Aim of the exercise>
Among the records that follow, set down only the lines from the one containing "(386, 580) = (632, 893): purple" to the one containing "(426, 222) = (126, 605): none -> green cactus", both included, exactly.

Dataset records>
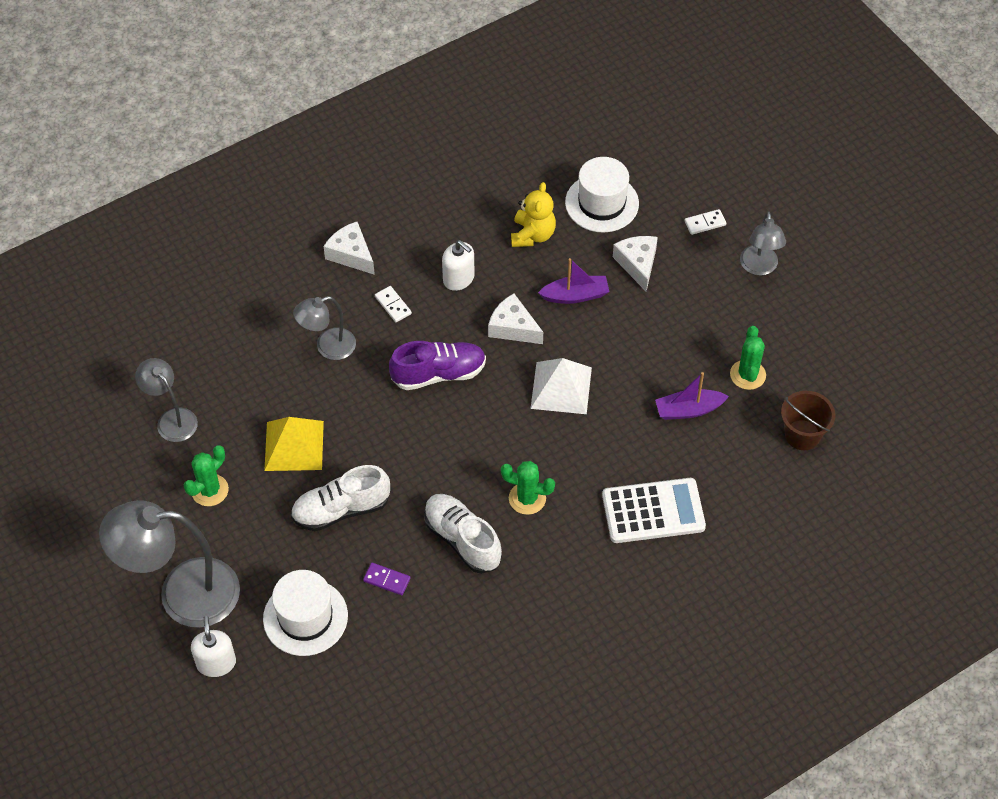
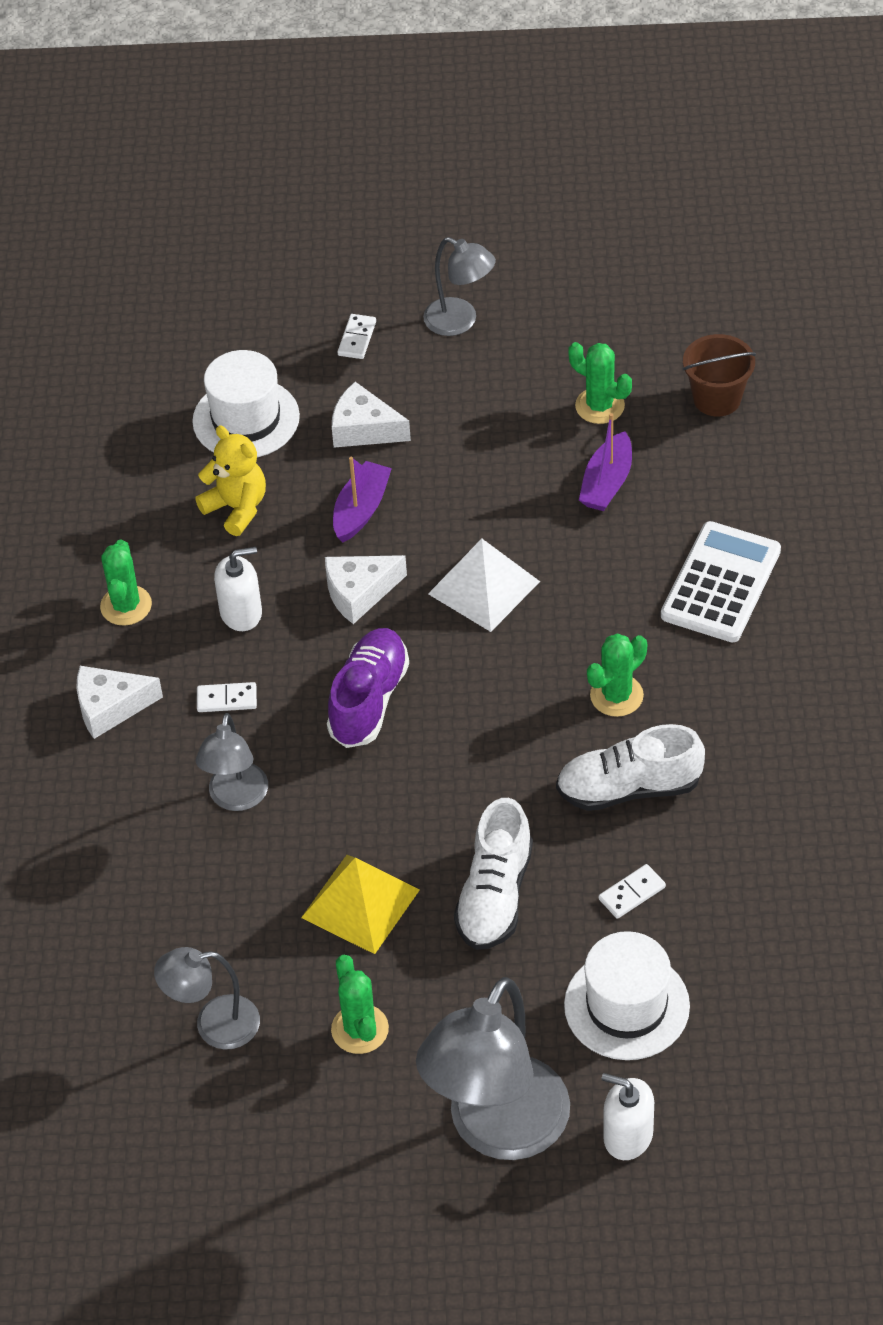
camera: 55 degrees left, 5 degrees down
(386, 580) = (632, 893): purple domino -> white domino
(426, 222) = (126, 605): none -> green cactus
==
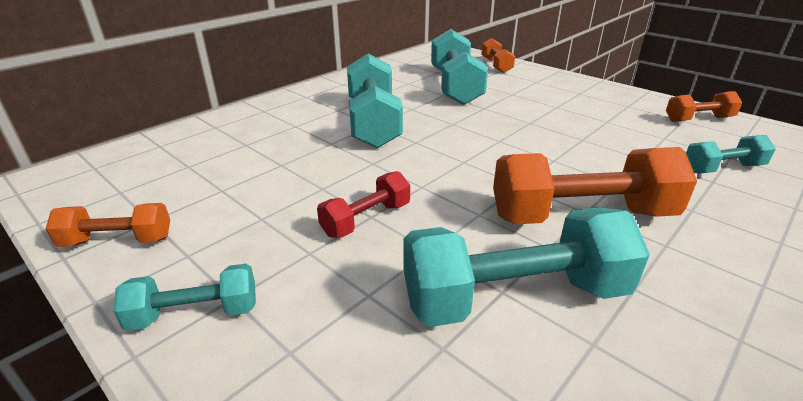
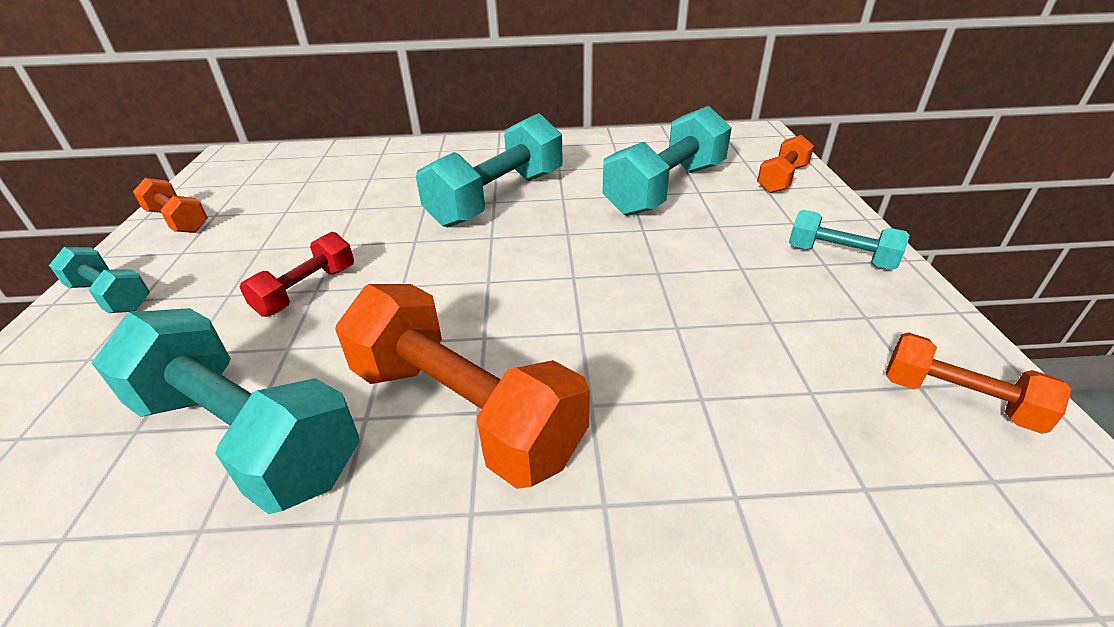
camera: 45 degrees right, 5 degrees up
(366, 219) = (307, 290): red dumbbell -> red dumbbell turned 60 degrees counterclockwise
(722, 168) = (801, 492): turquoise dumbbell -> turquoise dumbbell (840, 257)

Expected output>
(386, 580) = (632, 893): purple domino -> white domino
(426, 222) = (126, 605): none -> green cactus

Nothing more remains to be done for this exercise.